--- EXERCISE INPUT ---
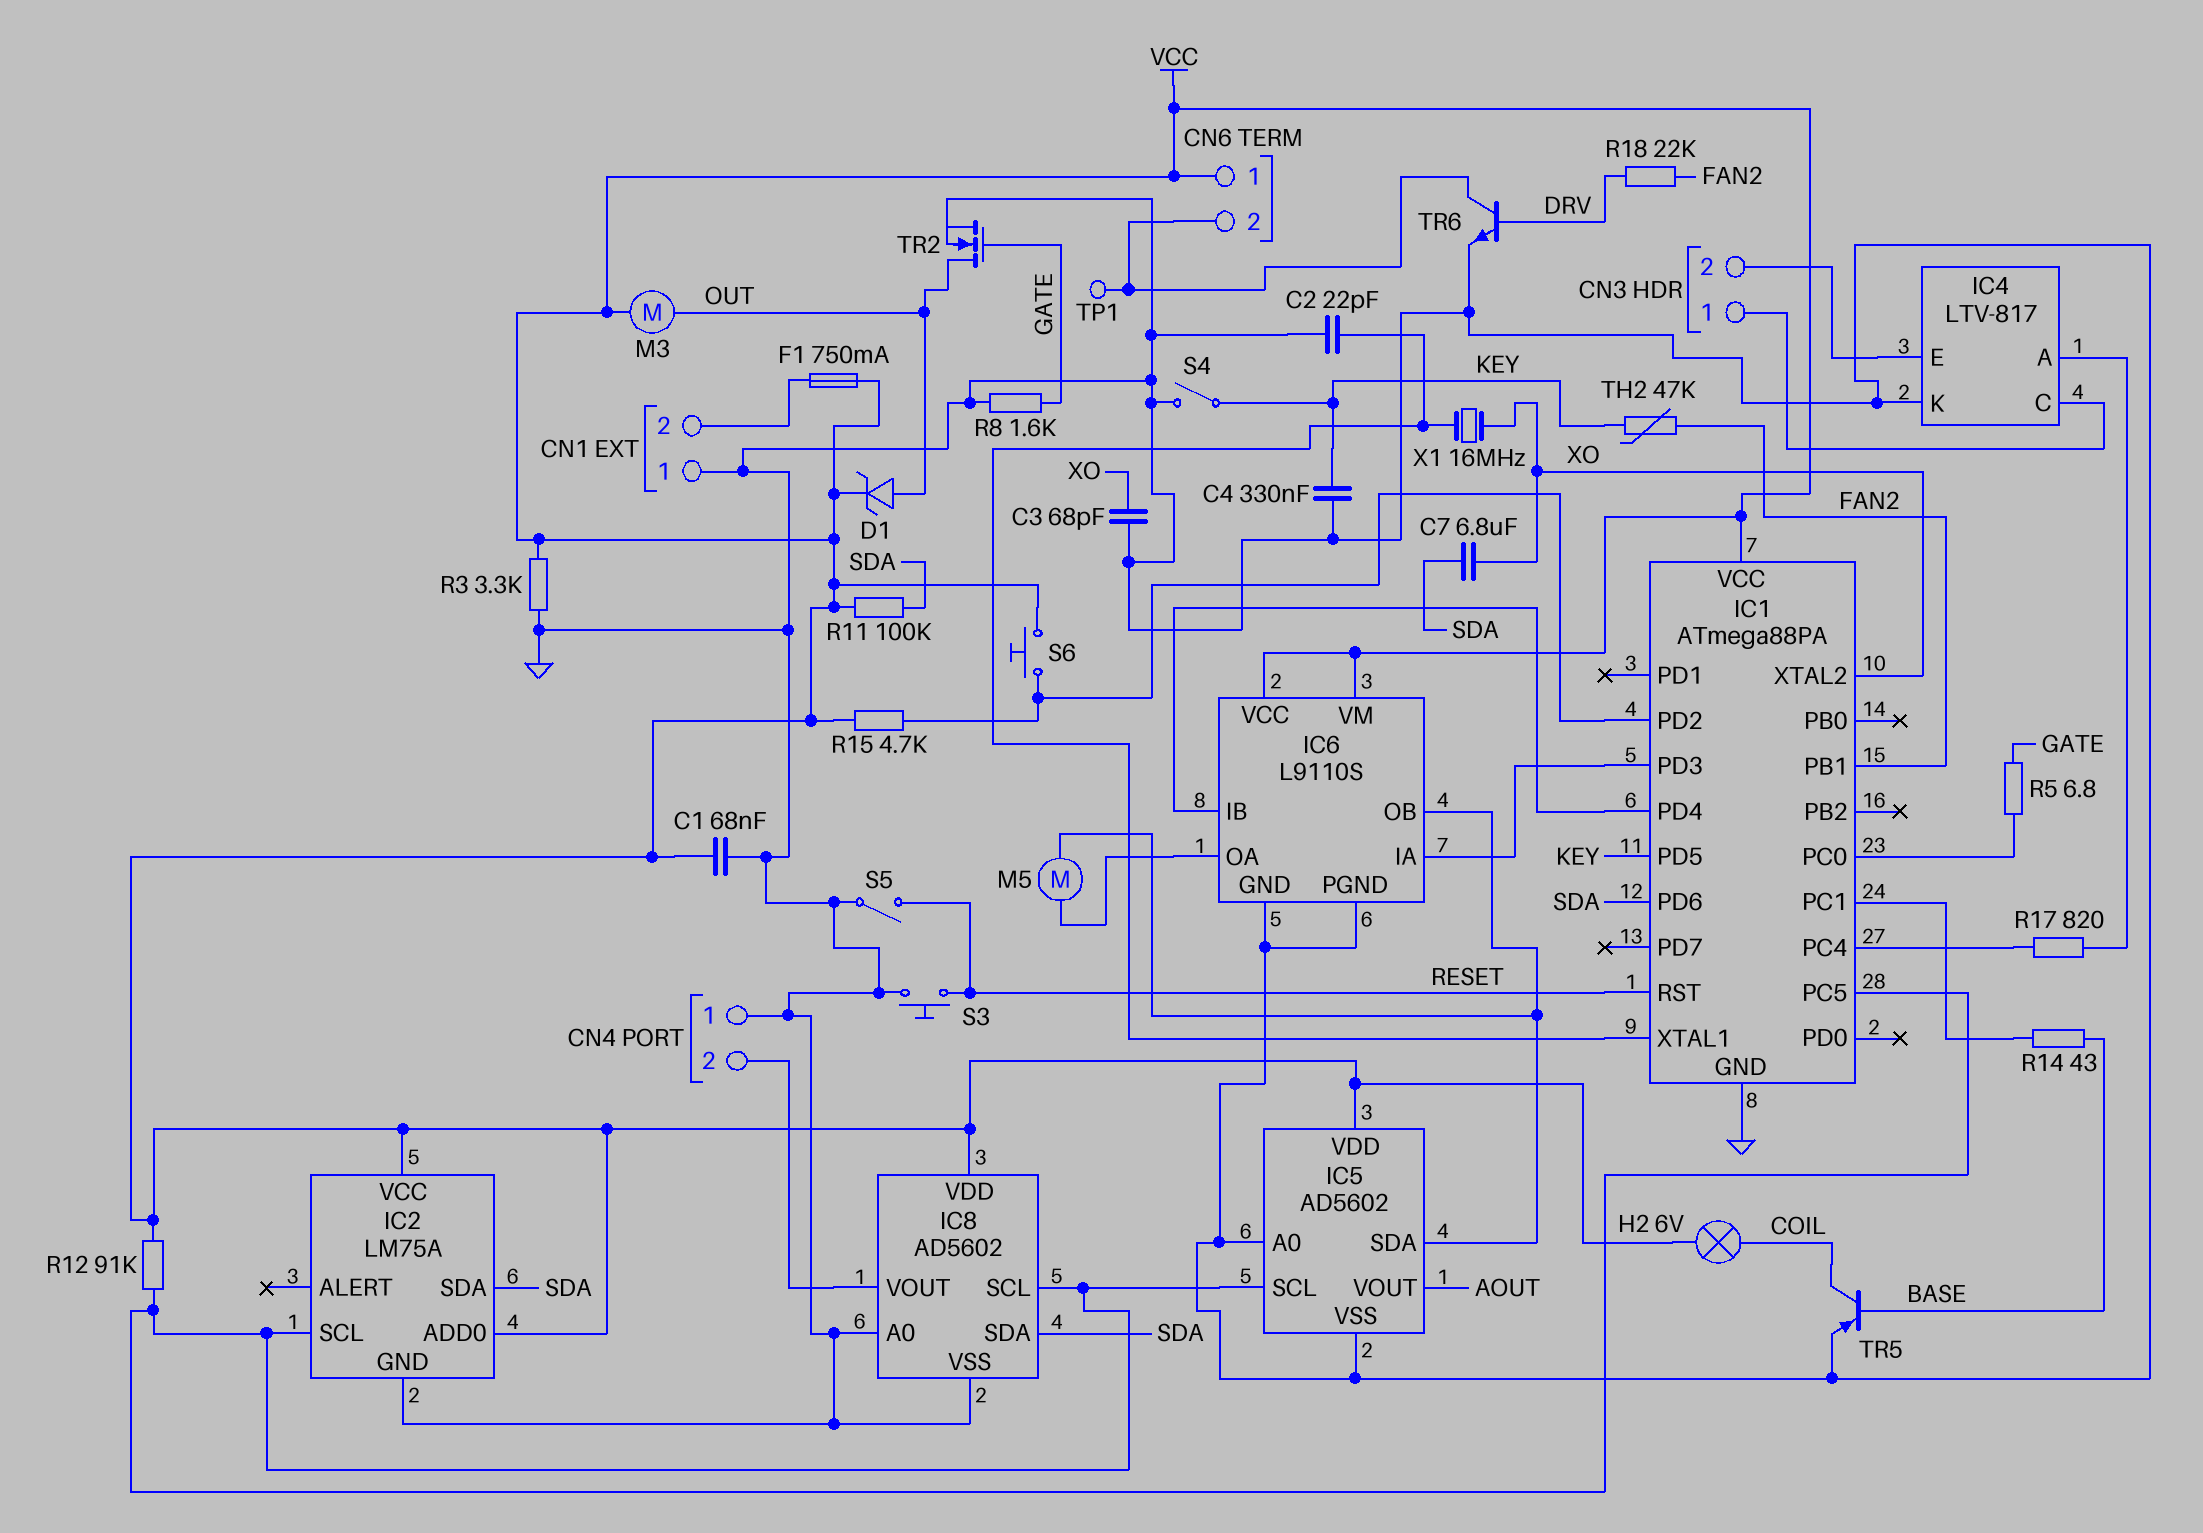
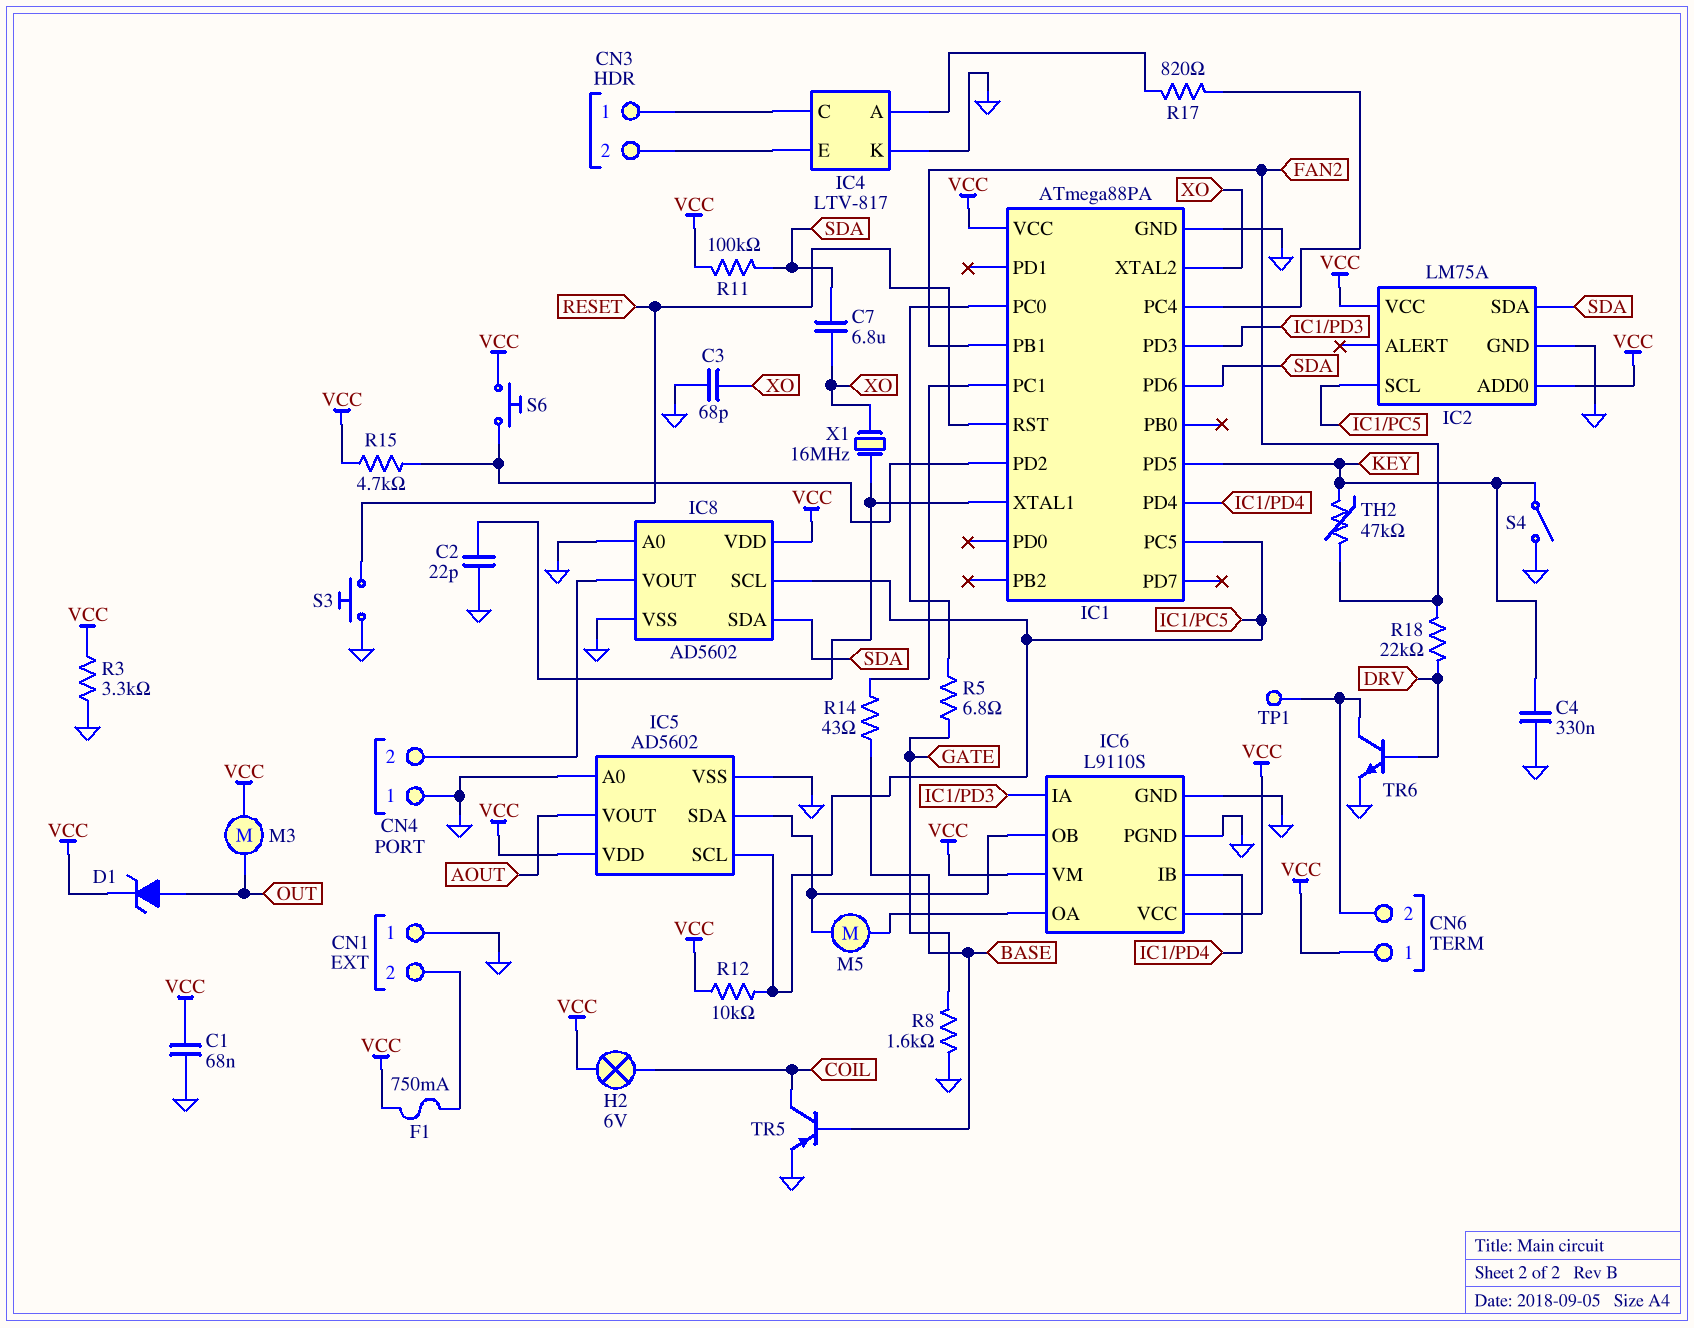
R12: 91k (IC1/PC5, VCC) -> 10k (IC1/PC5, VCC)
S5: switch (GND, RESET) -> none
TR2: NMOS (G GATE, D OUT, S GND) -> none

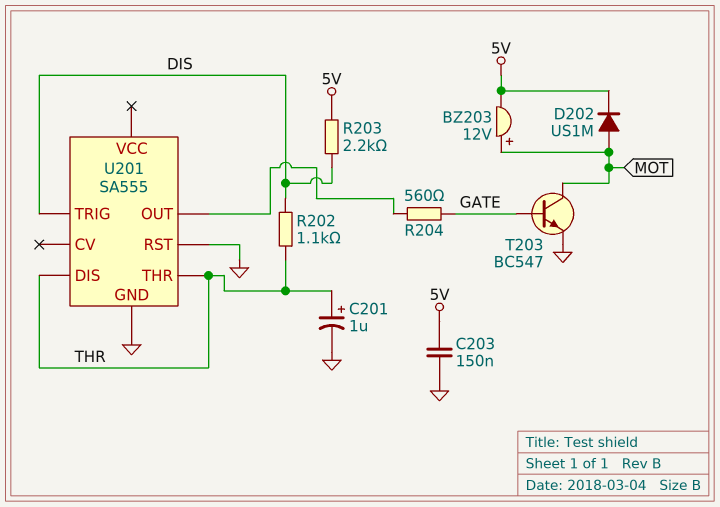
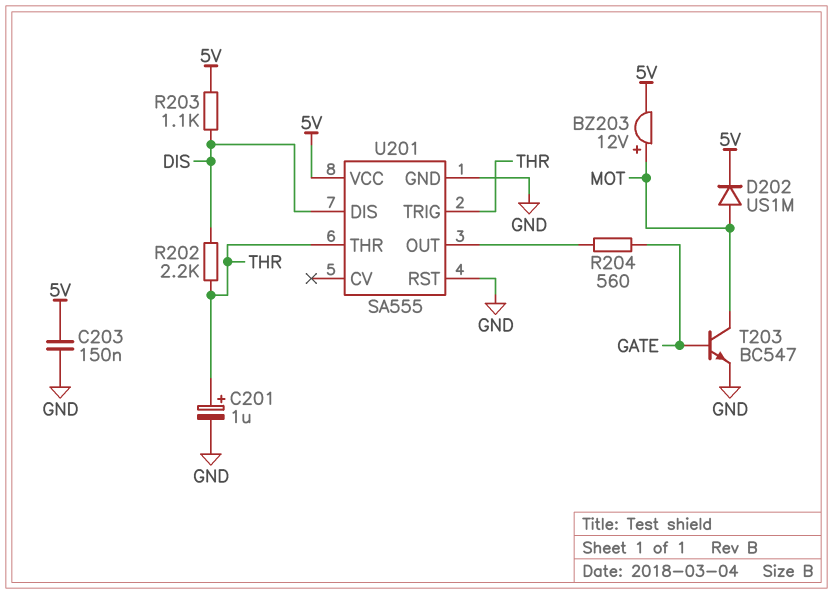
R202: 1.1k (DIS, THR) -> 2.2k (DIS, THR)
R203: 2.2k (5V, DIS) -> 1.1k (5V, DIS)
U201 pin DIS: THR -> DIS
U201 pin TRIG: DIS -> THR
U201 pin VCC: none -> 5V

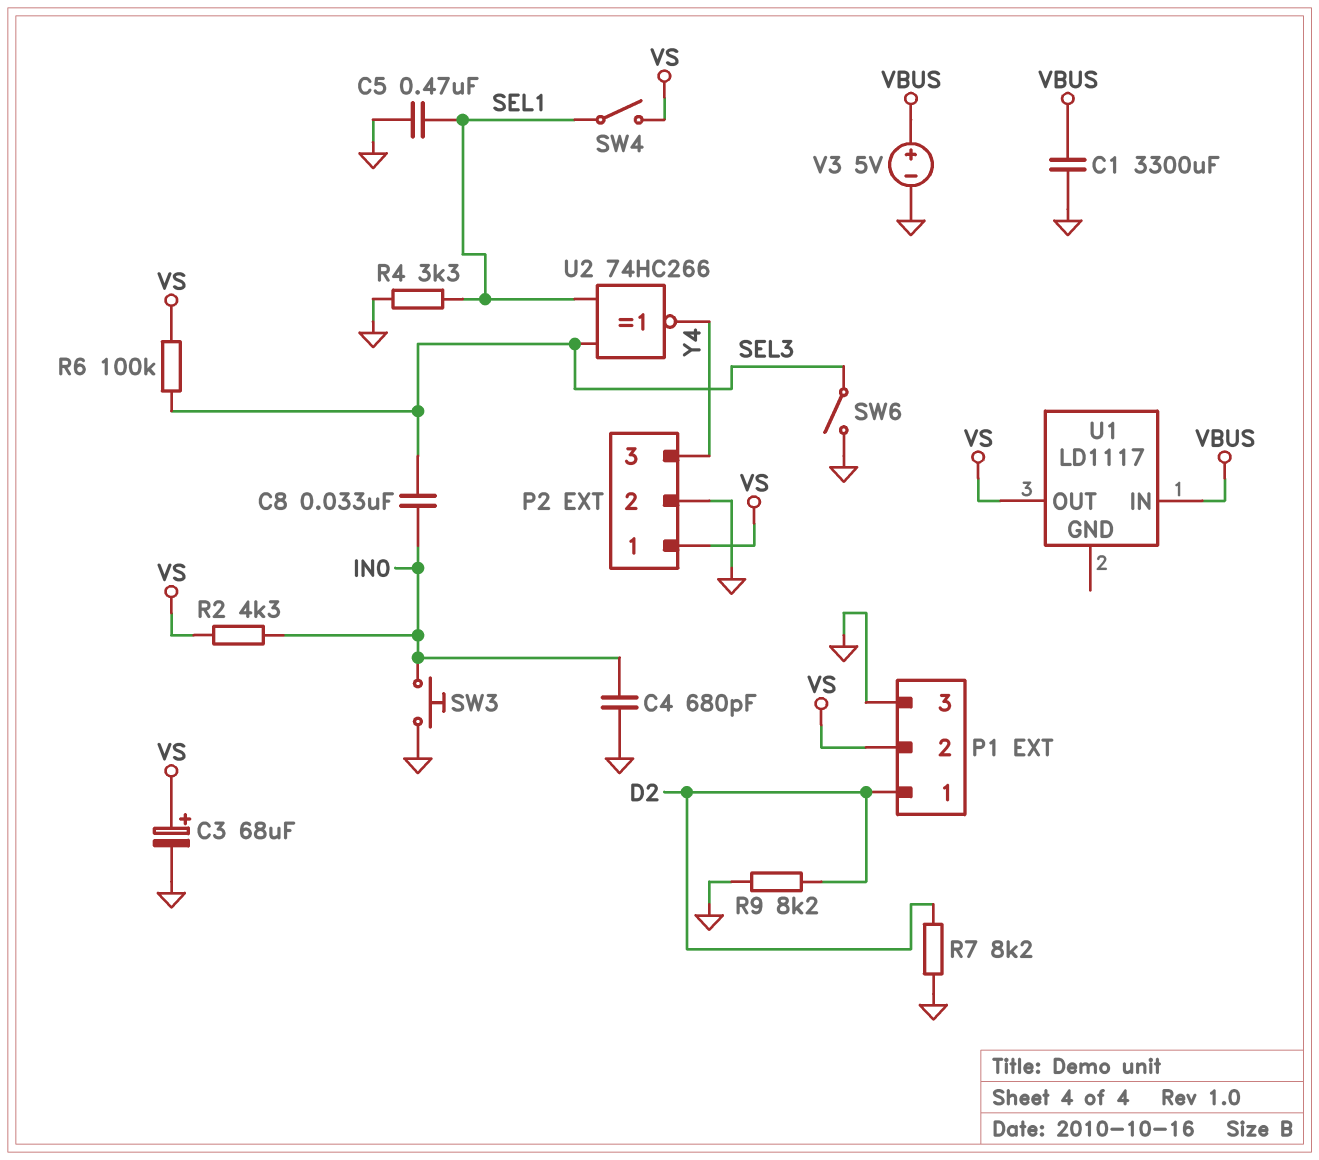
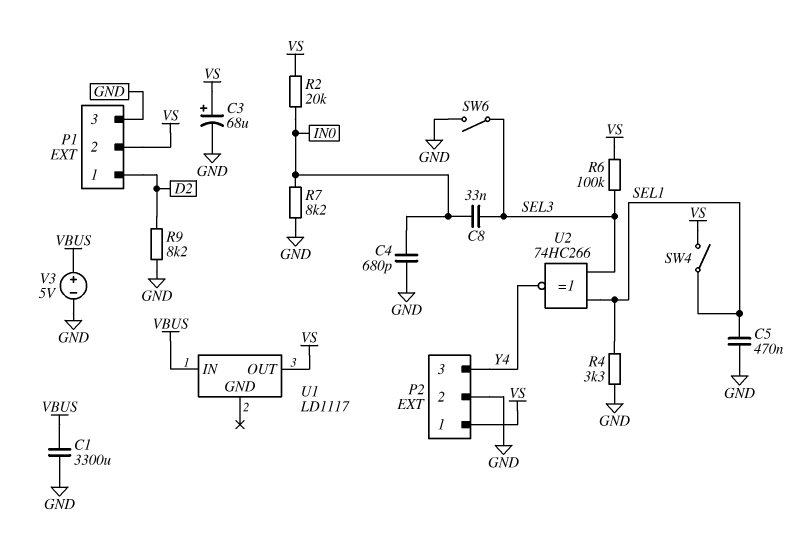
R2: 4.3k (IN0, VS) -> 20k (IN0, VS)
R7: 8.2k (D2, GND) -> 8.2k (GND, IN0)
SW3: button (GND, IN0) -> none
---
→ **WORK TASK**
What is needed is each line of the entries that contains the word "none".

→ **SOLVED EXERCISE**
S5: switch (GND, RESET) -> none
TR2: NMOS (G GATE, D OUT, S GND) -> none
U201 pin VCC: none -> 5V
SW3: button (GND, IN0) -> none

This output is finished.